= Problem details =
Print every line of the material below exactly as it stands, but omit the pictures.
(Data shown Opens)
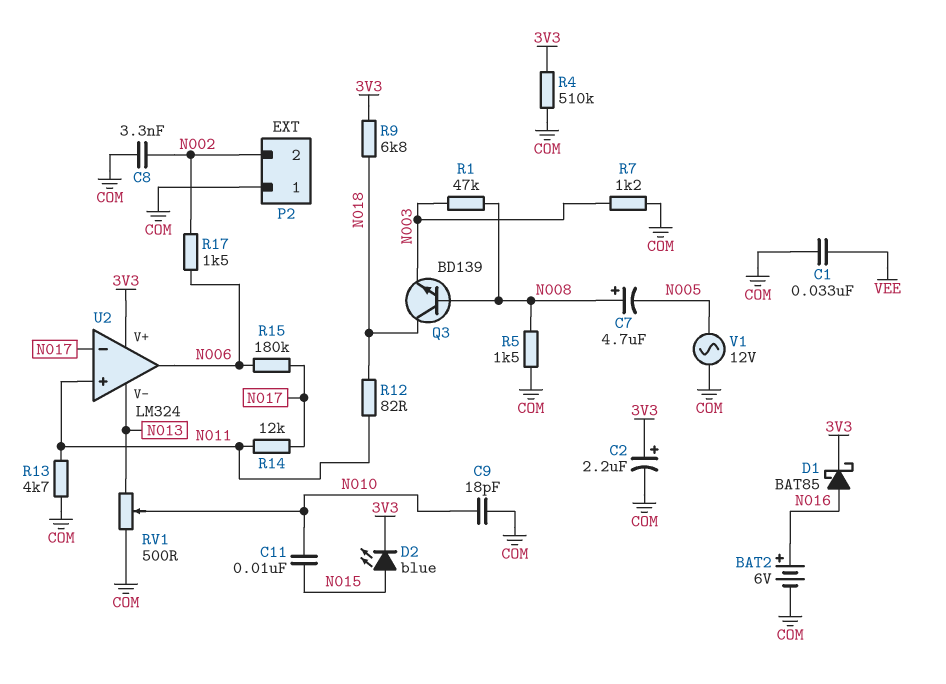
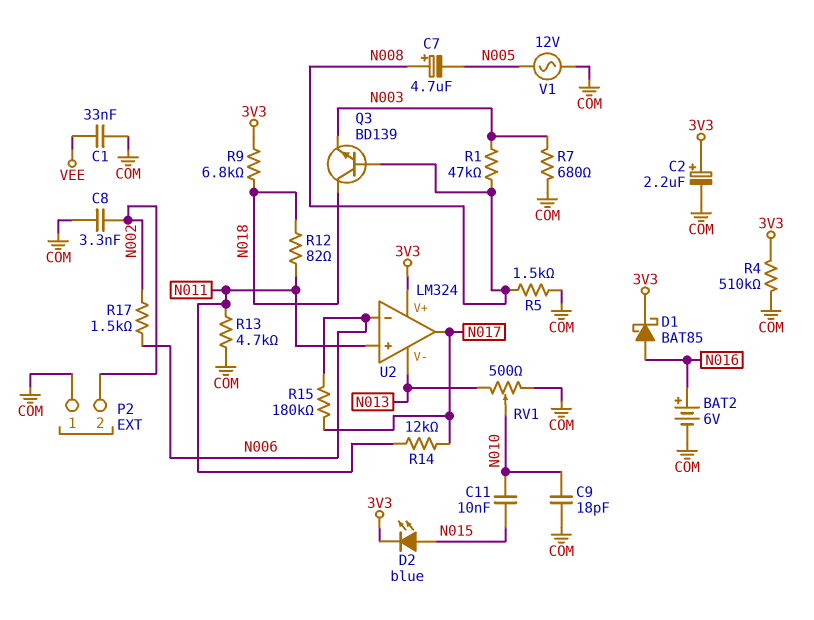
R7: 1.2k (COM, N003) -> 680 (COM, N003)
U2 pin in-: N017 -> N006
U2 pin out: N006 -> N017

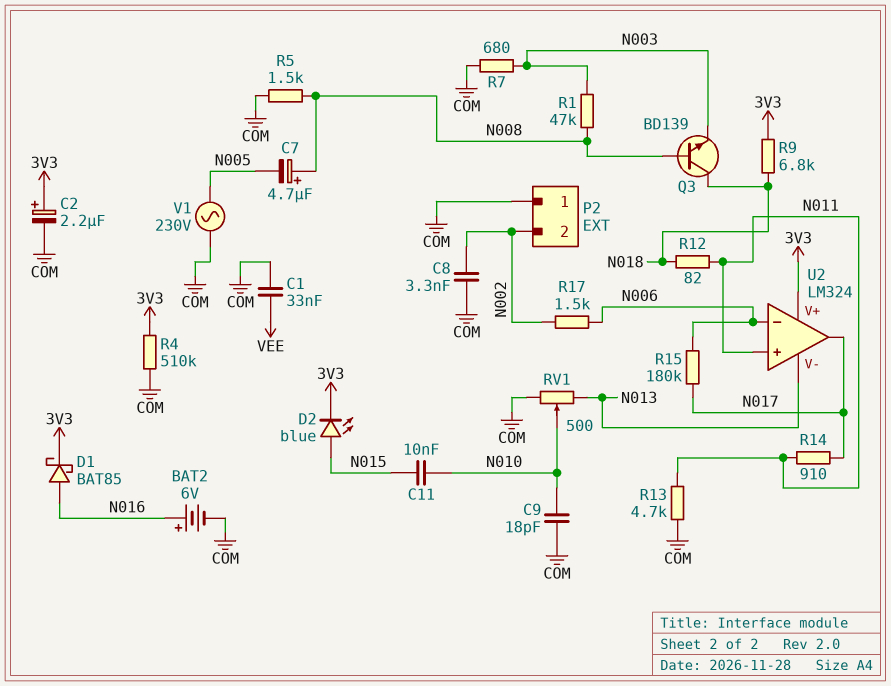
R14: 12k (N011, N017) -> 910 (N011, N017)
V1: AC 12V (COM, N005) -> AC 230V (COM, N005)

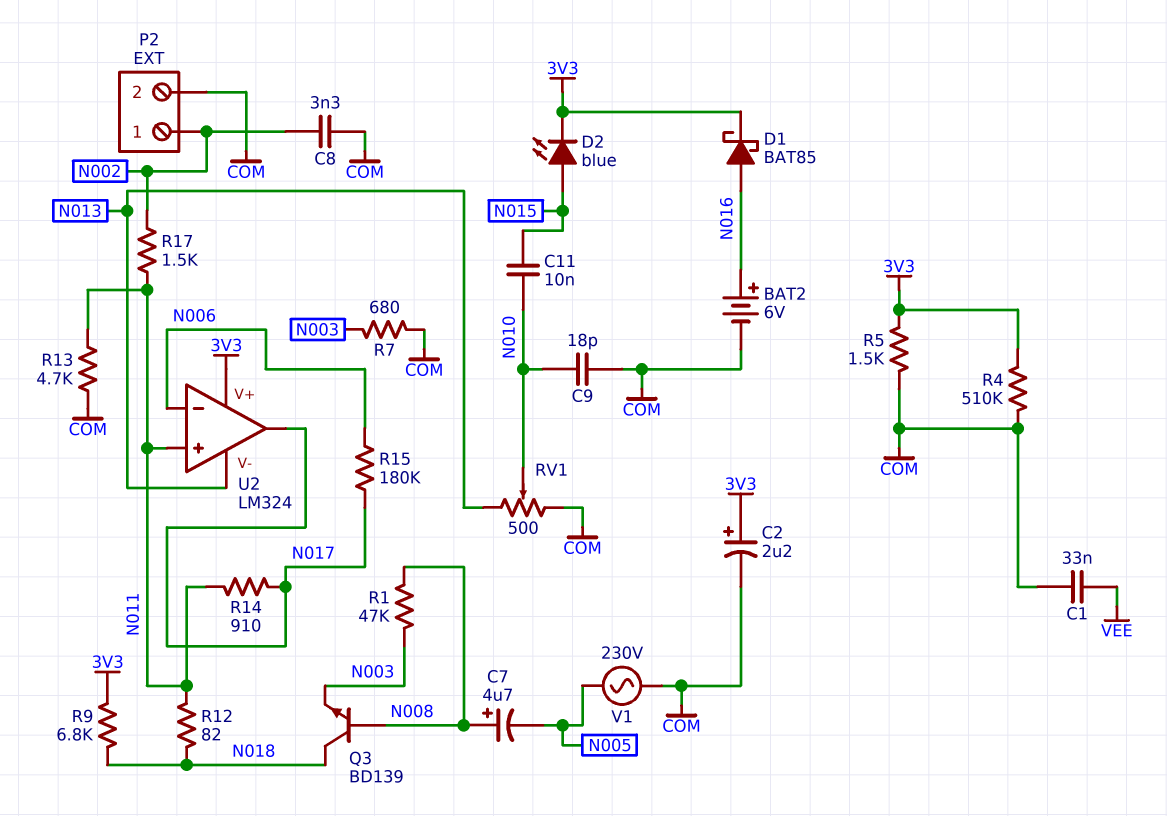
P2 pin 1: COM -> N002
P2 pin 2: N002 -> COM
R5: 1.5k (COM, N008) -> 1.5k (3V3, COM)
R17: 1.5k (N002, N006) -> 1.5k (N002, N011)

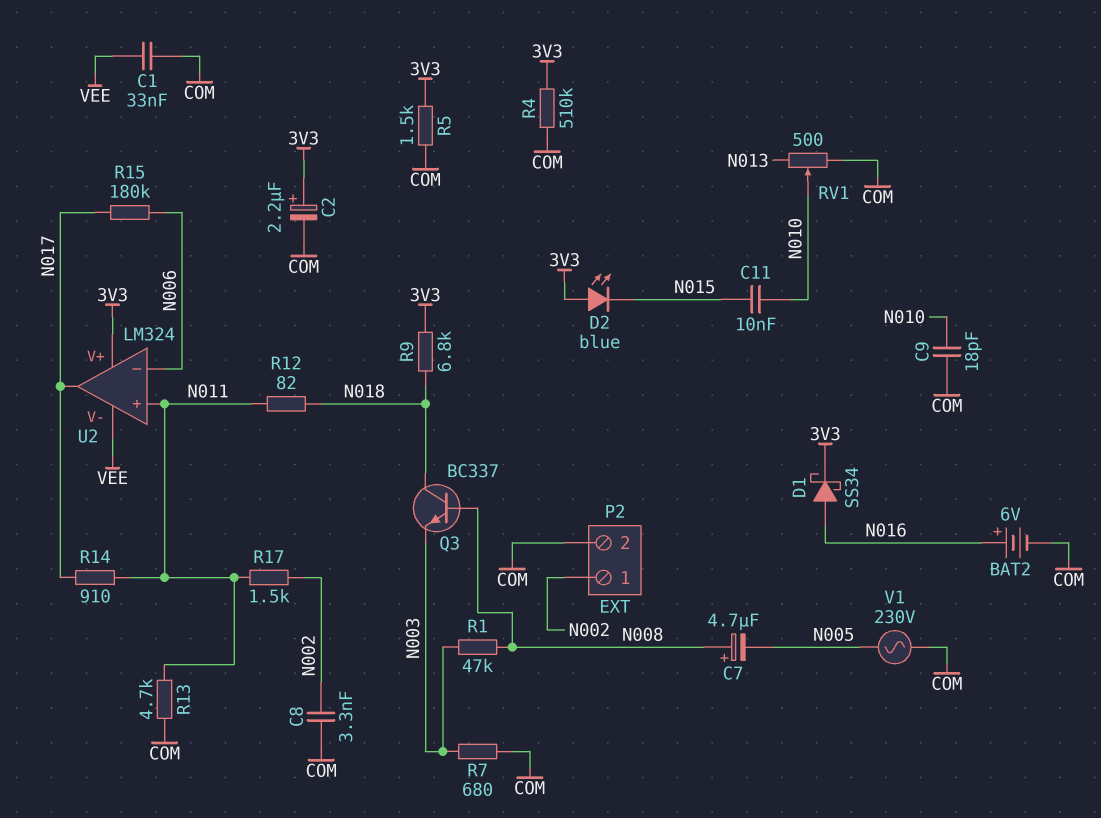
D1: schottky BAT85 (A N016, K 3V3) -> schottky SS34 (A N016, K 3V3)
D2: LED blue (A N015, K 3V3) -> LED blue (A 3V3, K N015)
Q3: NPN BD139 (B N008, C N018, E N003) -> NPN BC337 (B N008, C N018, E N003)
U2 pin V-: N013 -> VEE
(Data shown Closes)
= Solved exercise =
R7: 1.2k (COM, N003) -> 680 (COM, N003)
U2 pin in-: N017 -> N006
U2 pin out: N006 -> N017

R14: 12k (N011, N017) -> 910 (N011, N017)
V1: AC 12V (COM, N005) -> AC 230V (COM, N005)

P2 pin 1: COM -> N002
P2 pin 2: N002 -> COM
R5: 1.5k (COM, N008) -> 1.5k (3V3, COM)
R17: 1.5k (N002, N006) -> 1.5k (N002, N011)

D1: schottky BAT85 (A N016, K 3V3) -> schottky SS34 (A N016, K 3V3)
D2: LED blue (A N015, K 3V3) -> LED blue (A 3V3, K N015)
Q3: NPN BD139 (B N008, C N018, E N003) -> NPN BC337 (B N008, C N018, E N003)
U2 pin V-: N013 -> VEE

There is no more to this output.